- TASK PROMPT -
Give back exactly the lines from the one that holds "mancuerna [morado]" through the final line of the data; omit the pictures and add nothing.

· · ·

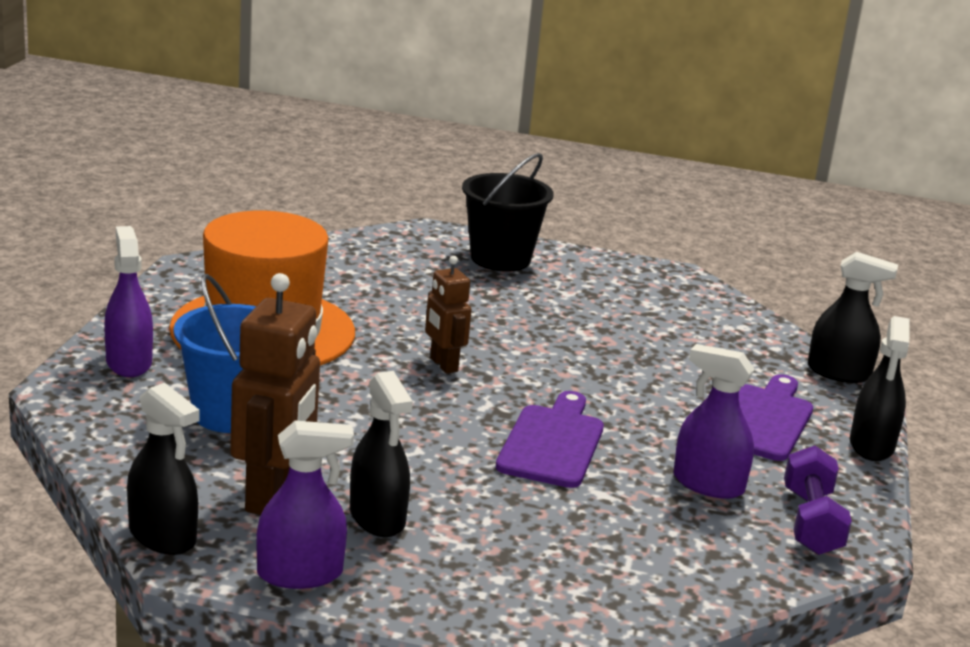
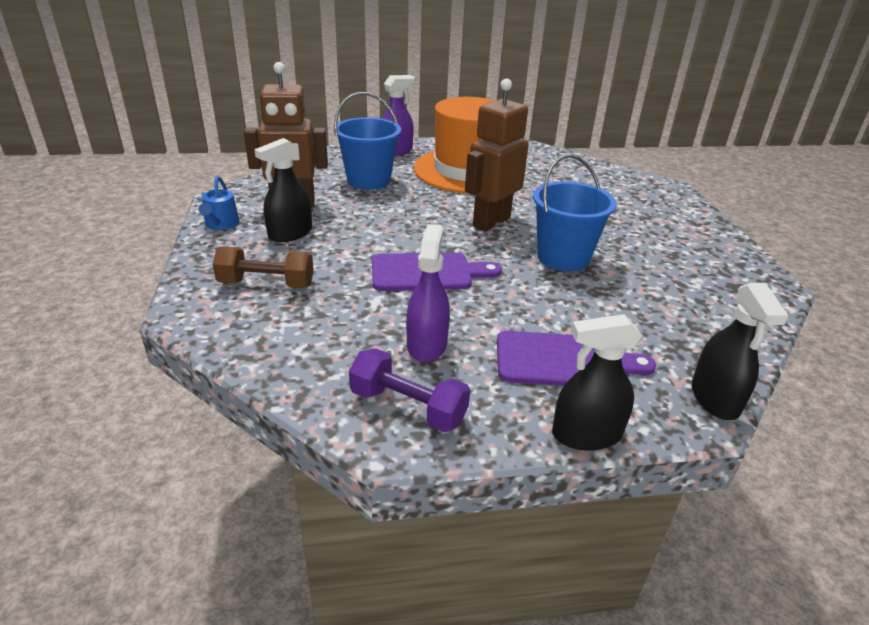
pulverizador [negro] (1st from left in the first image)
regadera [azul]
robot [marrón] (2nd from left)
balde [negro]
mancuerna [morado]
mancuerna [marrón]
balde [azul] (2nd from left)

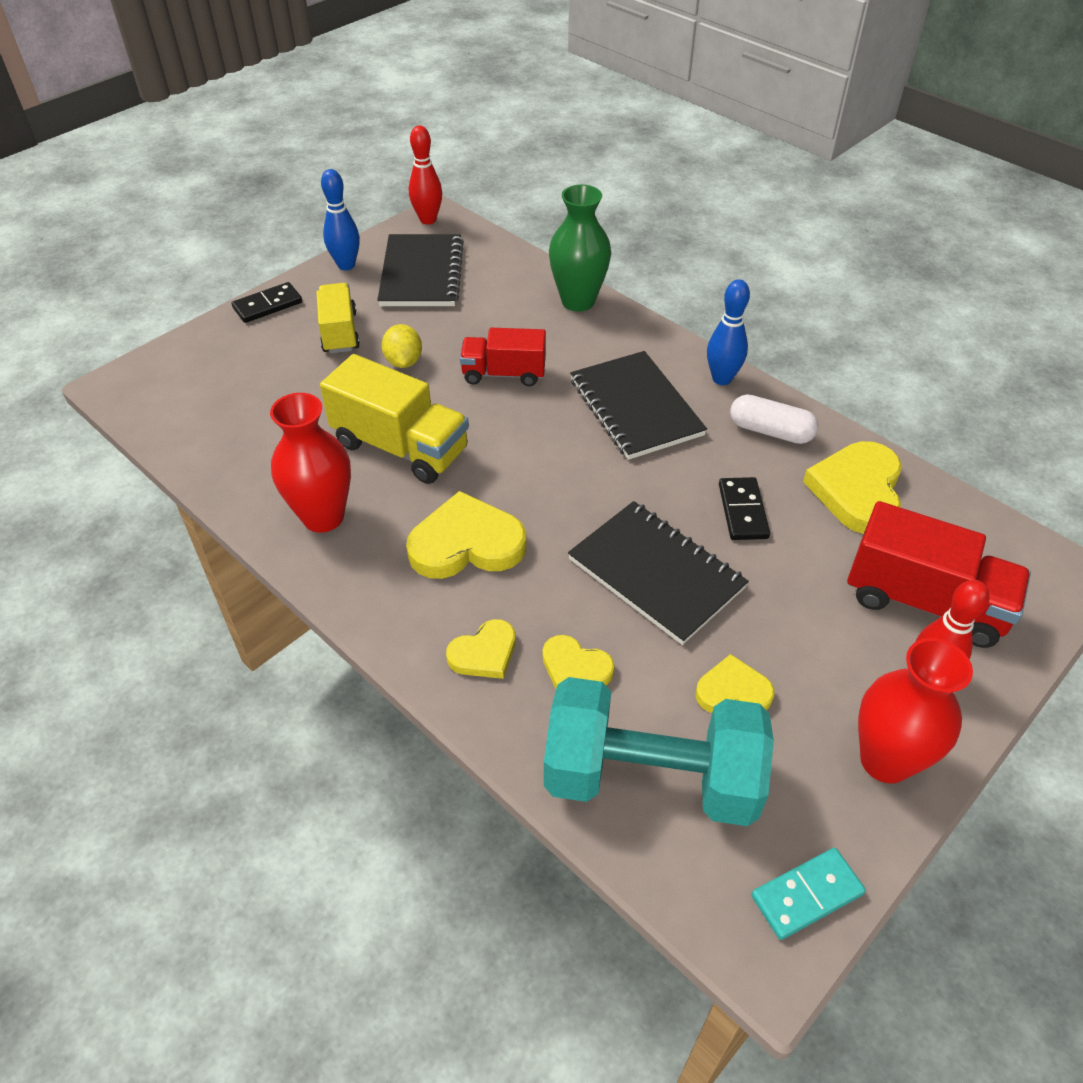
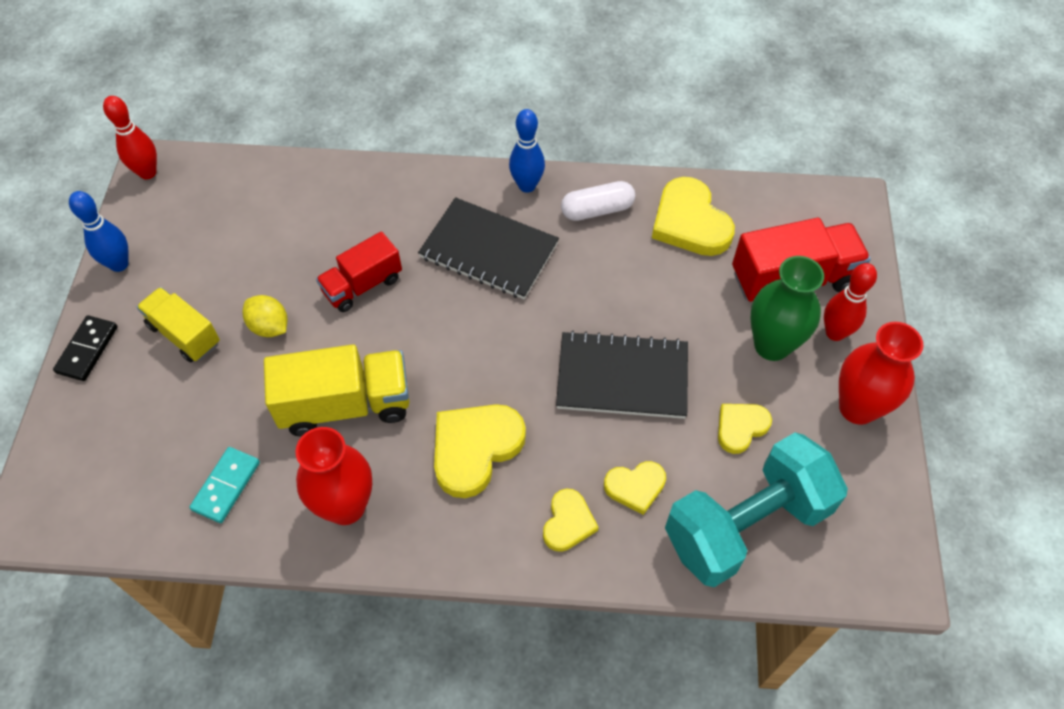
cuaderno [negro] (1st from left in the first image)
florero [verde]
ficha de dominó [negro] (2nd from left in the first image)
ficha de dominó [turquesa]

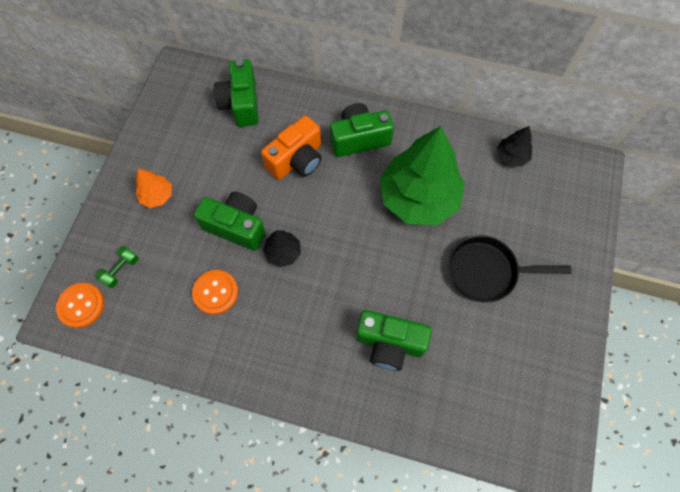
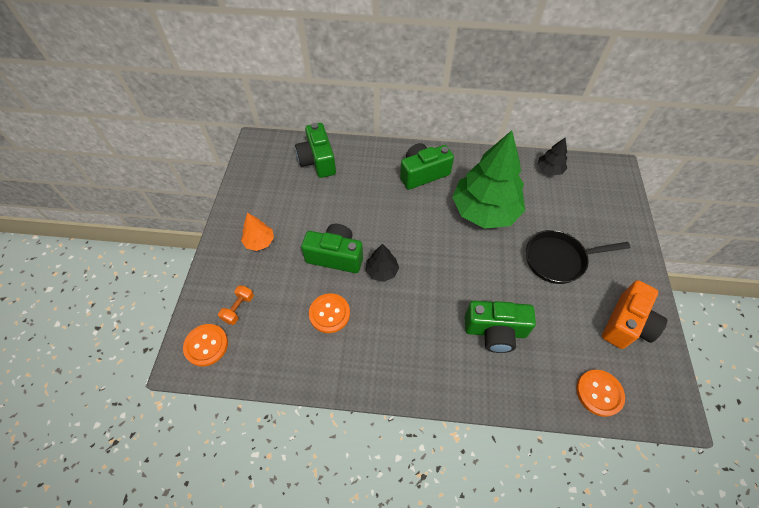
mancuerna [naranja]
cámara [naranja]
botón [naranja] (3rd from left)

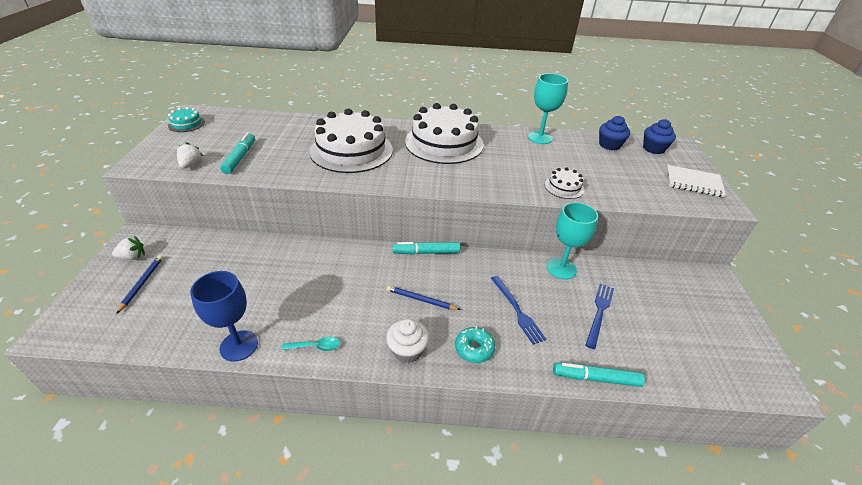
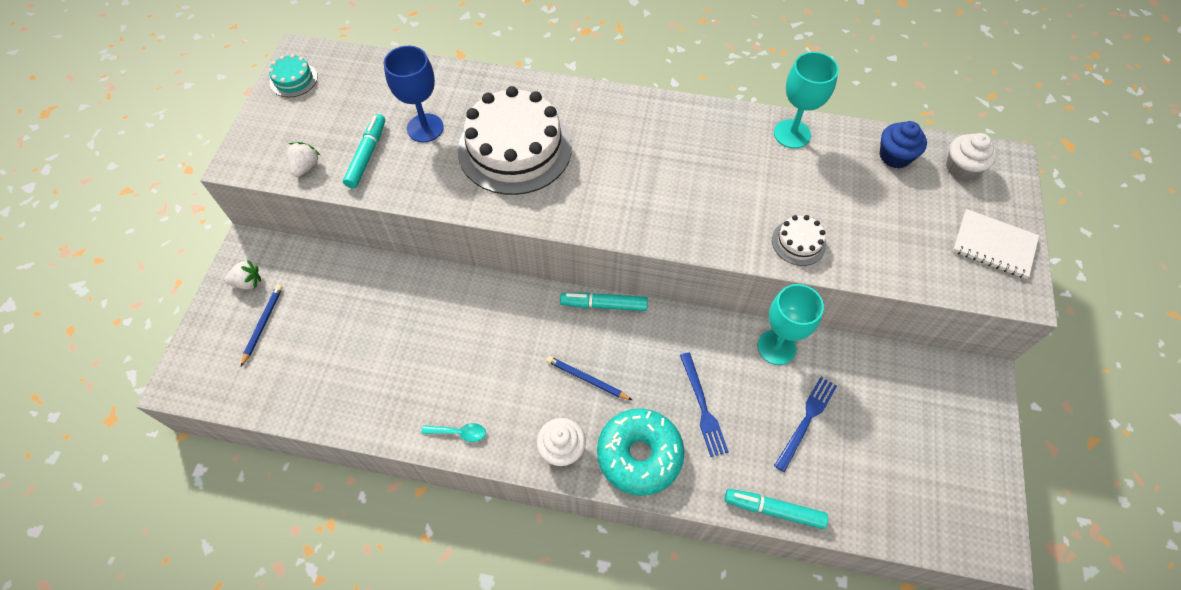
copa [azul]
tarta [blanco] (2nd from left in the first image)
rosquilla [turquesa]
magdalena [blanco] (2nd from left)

· · ·

- TASK ANSWER -
mancuerna [morado]
mancuerna [marrón]
balde [azul] (2nd from left)

cuaderno [negro] (1st from left in the first image)
florero [verde]
ficha de dominó [negro] (2nd from left in the first image)
ficha de dominó [turquesa]

mancuerna [naranja]
cámara [naranja]
botón [naranja] (3rd from left)

copa [azul]
tarta [blanco] (2nd from left in the first image)
rosquilla [turquesa]
magdalena [blanco] (2nd from left)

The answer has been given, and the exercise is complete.